* _THE DATA_
☆ ☆ ☆

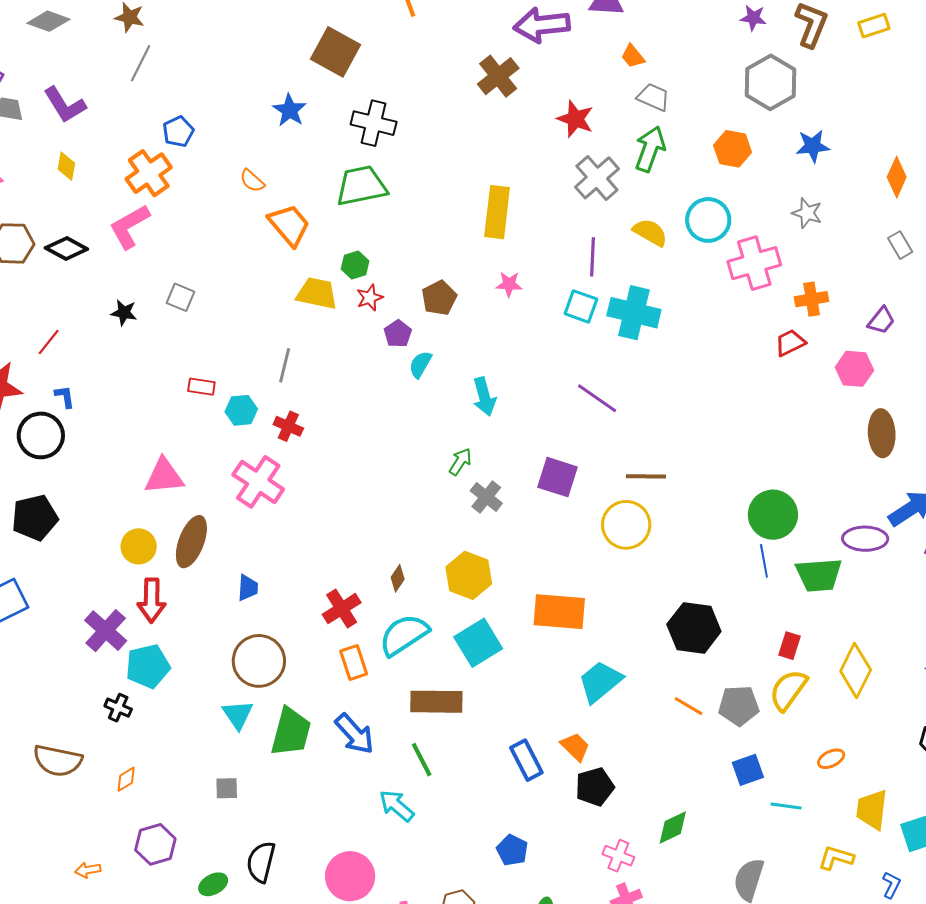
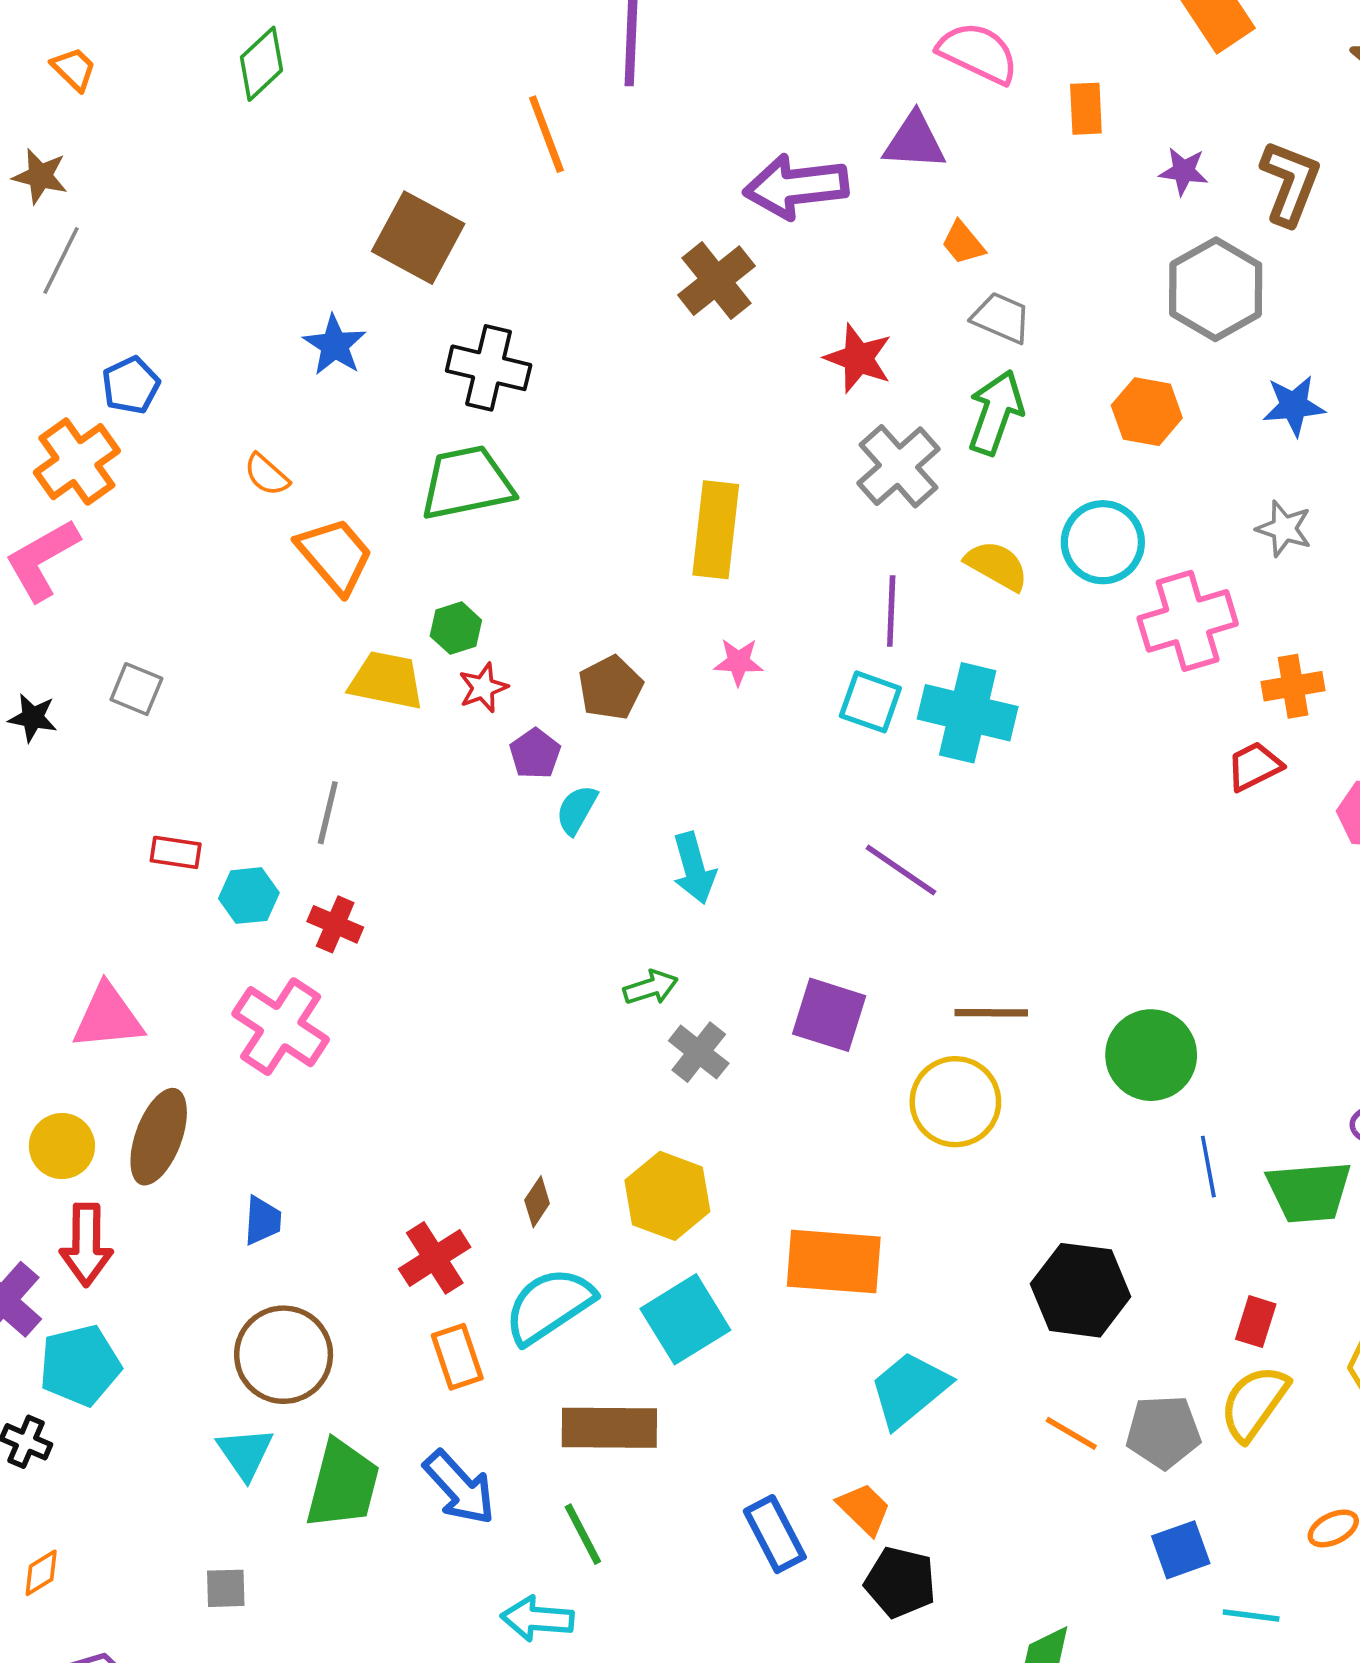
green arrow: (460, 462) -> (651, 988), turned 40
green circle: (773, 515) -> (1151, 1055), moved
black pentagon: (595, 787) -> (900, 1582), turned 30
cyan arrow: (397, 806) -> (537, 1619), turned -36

☆ ☆ ☆

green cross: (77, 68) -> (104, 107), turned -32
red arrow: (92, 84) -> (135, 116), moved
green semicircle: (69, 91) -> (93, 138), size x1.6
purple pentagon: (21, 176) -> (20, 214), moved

☆ ☆ ☆

* _TASK DESCRIPTION_
What you return should be exactly the lines above, starting at the one with "red arrow: (92, 84) -> (135, 116), moved" and ending at the one with "purple pentagon: (21, 176)", and nothing else.

* _RESPONSE AREA_
red arrow: (92, 84) -> (135, 116), moved
green semicircle: (69, 91) -> (93, 138), size x1.6
purple pentagon: (21, 176) -> (20, 214), moved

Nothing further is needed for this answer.